→ EXERCISE DETAILS: Please return each of the entries exactly, minus their pictures.

→ Scene comparison data:
Content starts
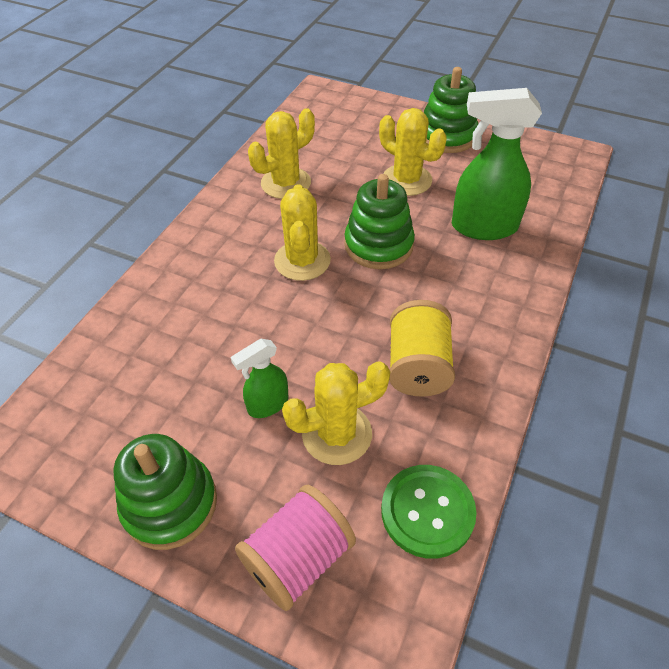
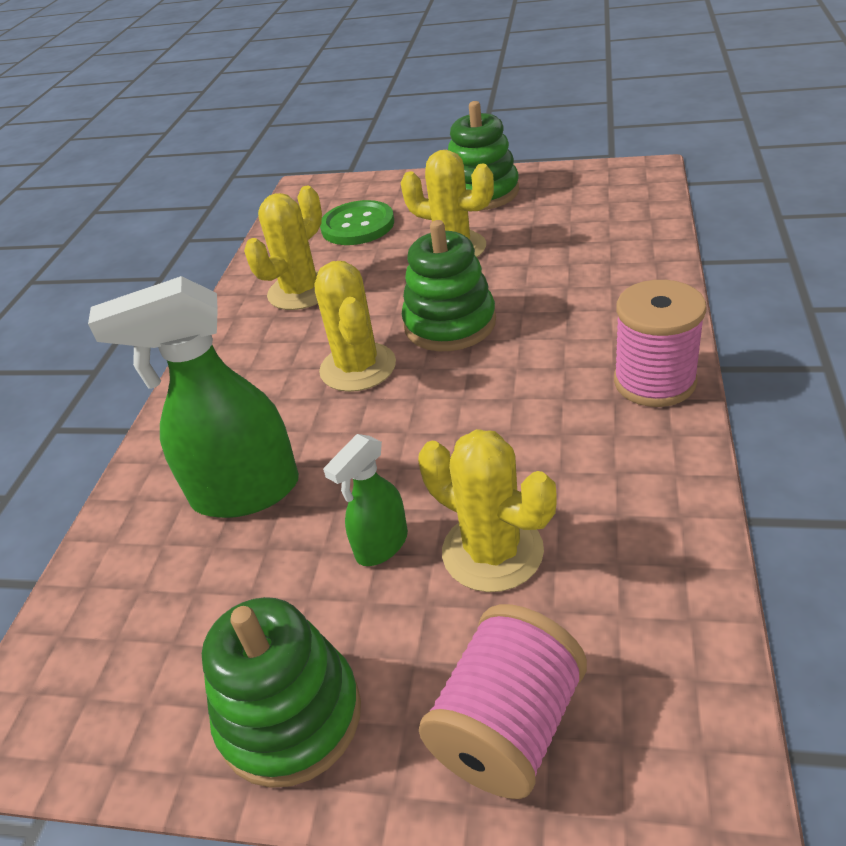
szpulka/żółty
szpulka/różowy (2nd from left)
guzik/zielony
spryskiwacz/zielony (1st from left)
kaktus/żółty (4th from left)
Content ends
→ SOLUTION:
szpulka/żółty
szpulka/różowy (2nd from left)
guzik/zielony
spryskiwacz/zielony (1st from left)
kaktus/żółty (4th from left)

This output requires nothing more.